▶ What is being asked: From the first line to the last, restate the records word for word, skipping the pictures.

▶ Task material:

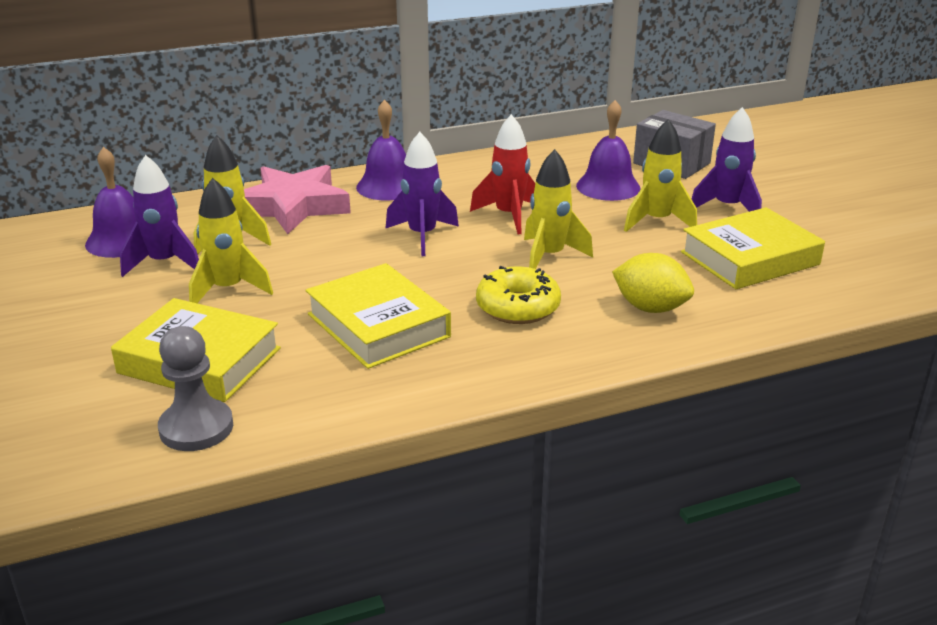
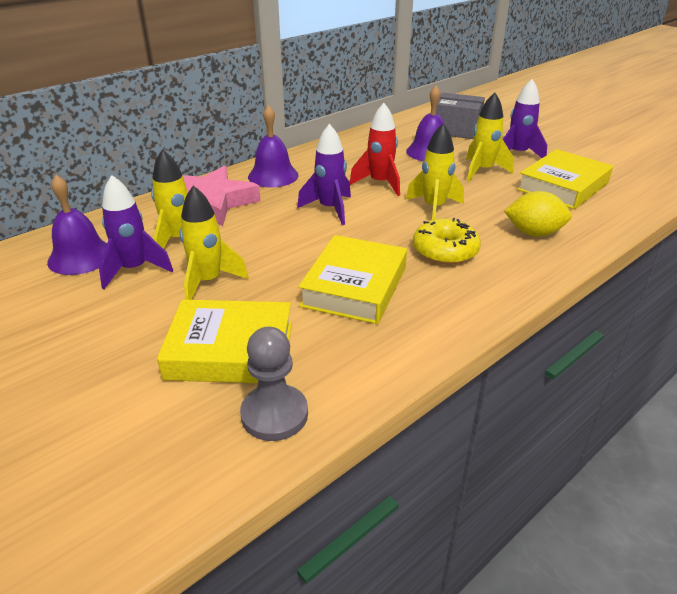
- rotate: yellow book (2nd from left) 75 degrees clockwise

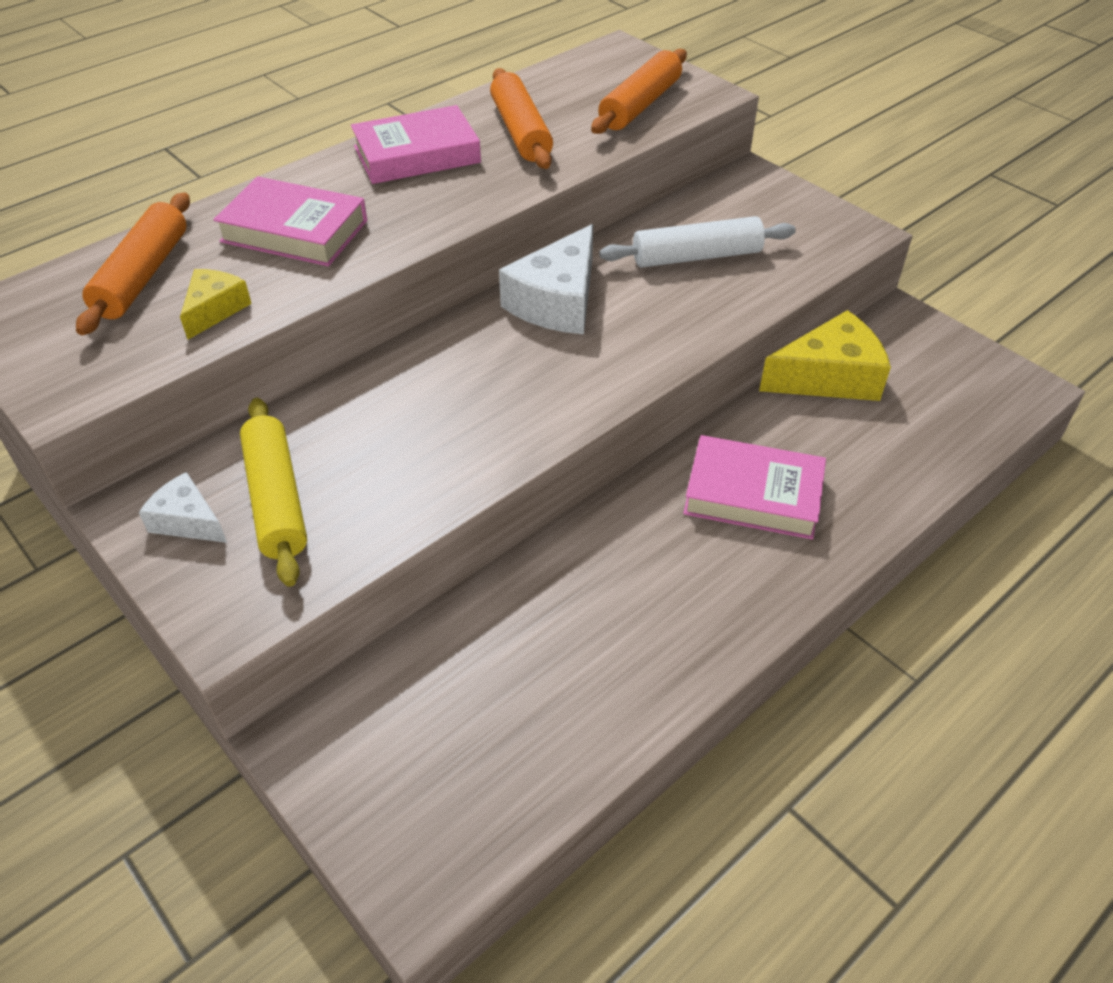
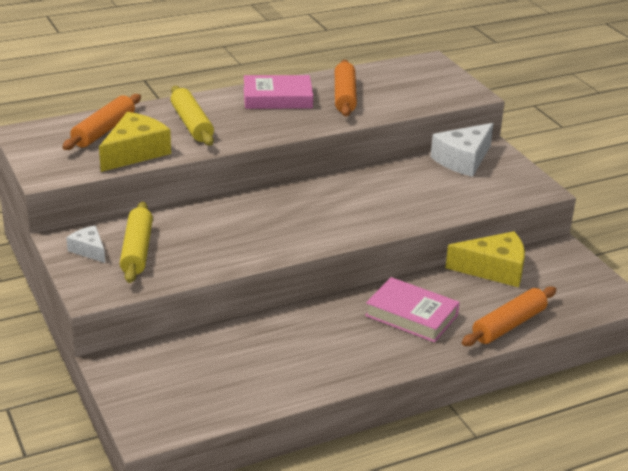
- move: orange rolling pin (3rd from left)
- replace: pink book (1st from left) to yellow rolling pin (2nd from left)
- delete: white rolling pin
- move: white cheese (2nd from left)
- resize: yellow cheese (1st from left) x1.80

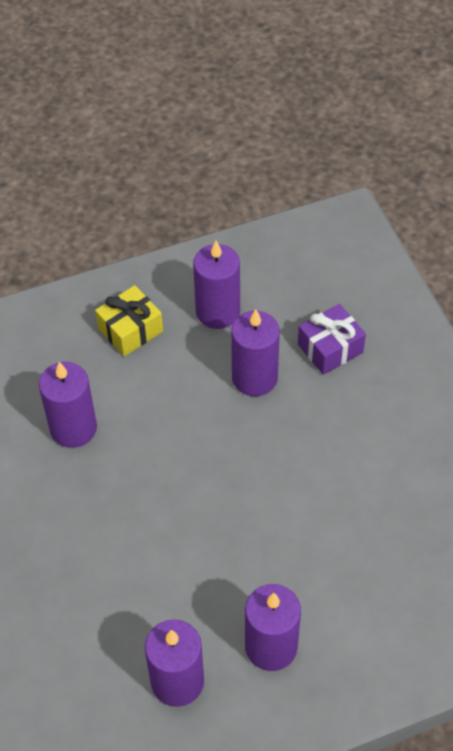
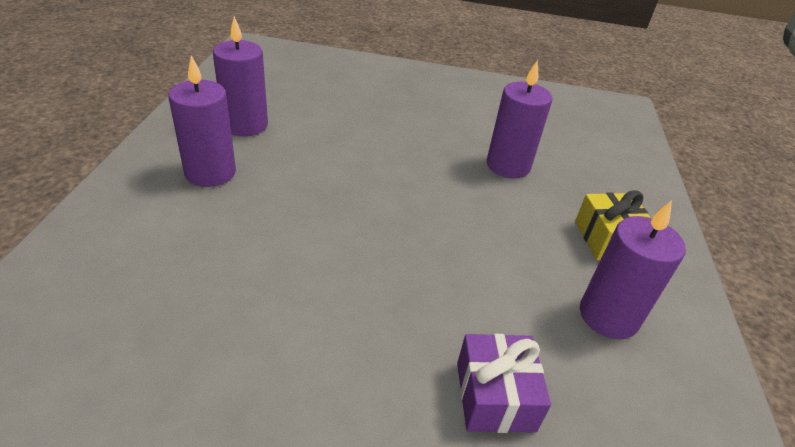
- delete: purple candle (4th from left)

▶ Exercise solution:
- rotate: yellow book (2nd from left) 75 degrees clockwise

- move: orange rolling pin (3rd from left)
- replace: pink book (1st from left) to yellow rolling pin (2nd from left)
- delete: white rolling pin
- move: white cheese (2nd from left)
- resize: yellow cheese (1st from left) x1.80

- delete: purple candle (4th from left)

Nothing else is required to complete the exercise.